Pictures in the records below must be left out. Return exactly the lines from the line with "blue brick A3 level 1 -> none" to the line with "none -> orange round brick B1:C2 level 1", both included.

Extracted records:
⟨
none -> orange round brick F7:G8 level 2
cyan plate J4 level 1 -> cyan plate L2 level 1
⟩
⟨
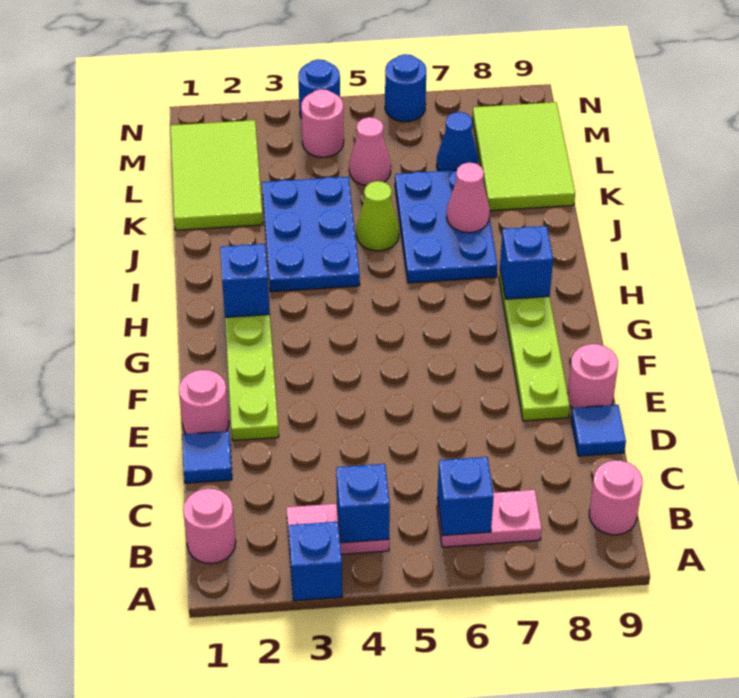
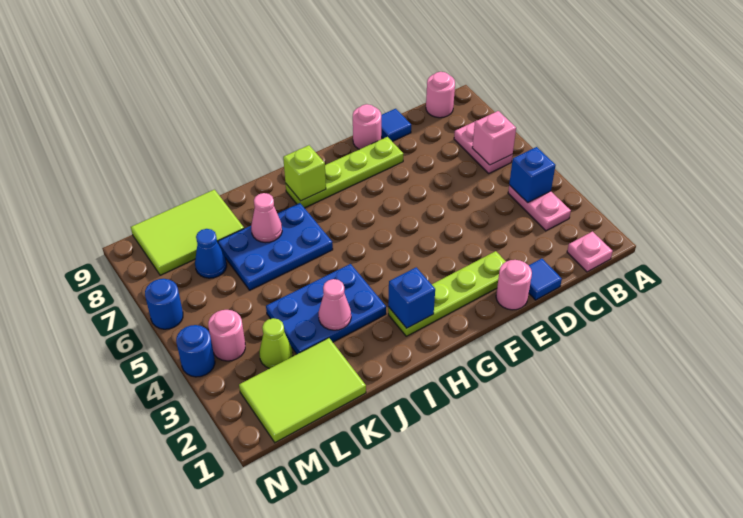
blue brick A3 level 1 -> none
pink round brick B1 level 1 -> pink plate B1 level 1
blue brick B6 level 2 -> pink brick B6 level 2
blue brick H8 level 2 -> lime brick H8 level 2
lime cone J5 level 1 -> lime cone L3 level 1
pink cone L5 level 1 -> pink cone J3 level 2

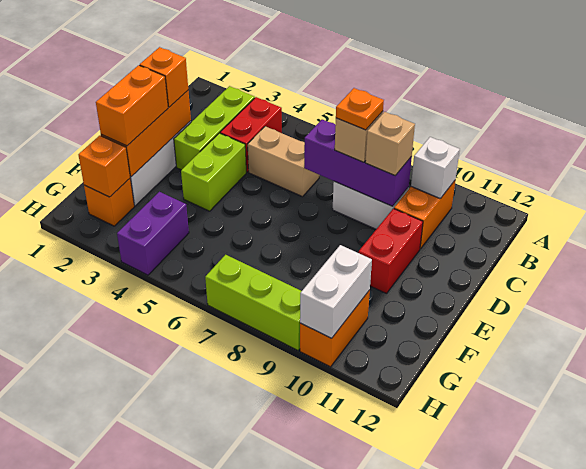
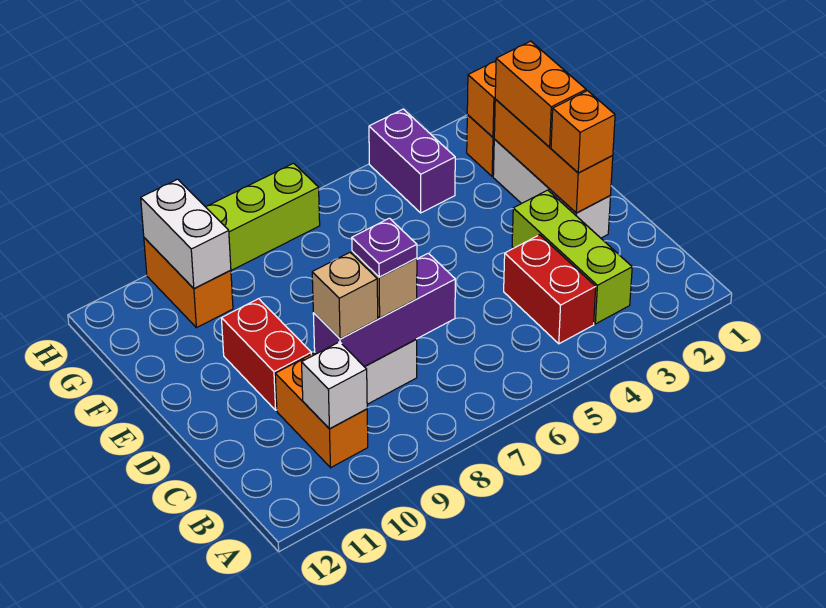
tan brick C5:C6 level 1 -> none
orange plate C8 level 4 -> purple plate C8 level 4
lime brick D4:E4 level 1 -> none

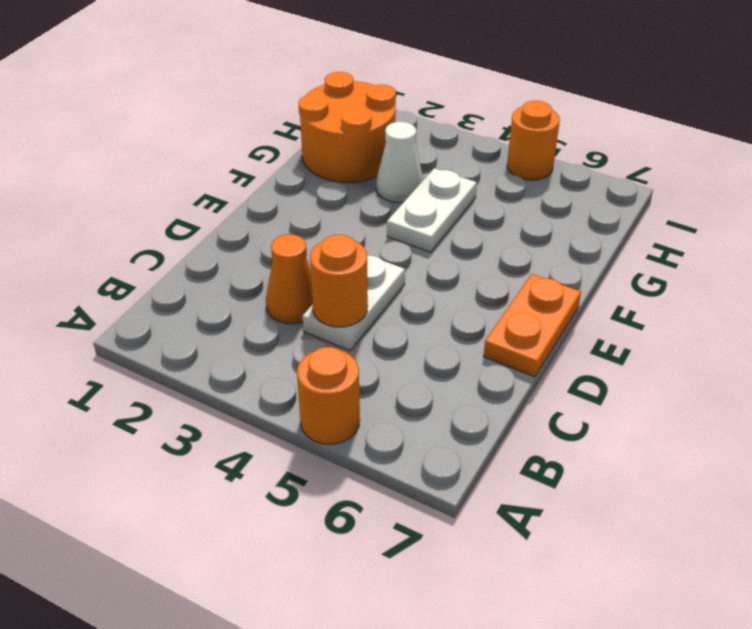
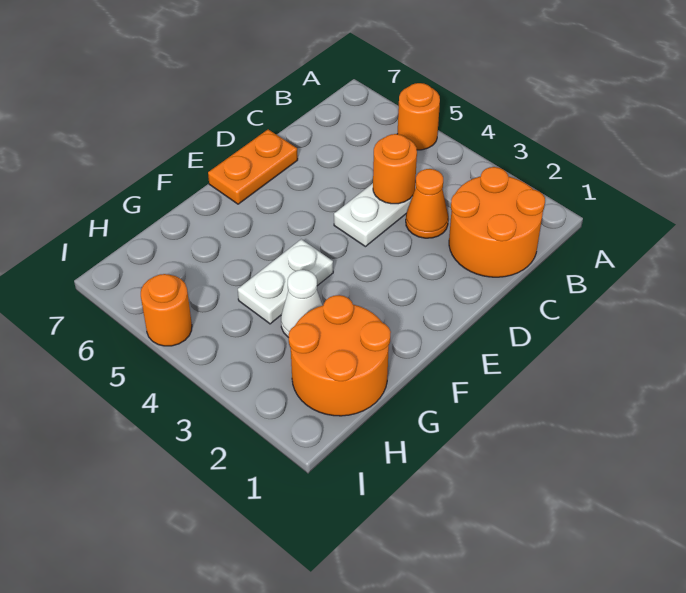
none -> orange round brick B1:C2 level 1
⟩
Response to the exercise:
blue brick A3 level 1 -> none
pink round brick B1 level 1 -> pink plate B1 level 1
blue brick B6 level 2 -> pink brick B6 level 2
blue brick H8 level 2 -> lime brick H8 level 2
lime cone J5 level 1 -> lime cone L3 level 1
pink cone L5 level 1 -> pink cone J3 level 2

tan brick C5:C6 level 1 -> none
orange plate C8 level 4 -> purple plate C8 level 4
lime brick D4:E4 level 1 -> none

none -> orange round brick B1:C2 level 1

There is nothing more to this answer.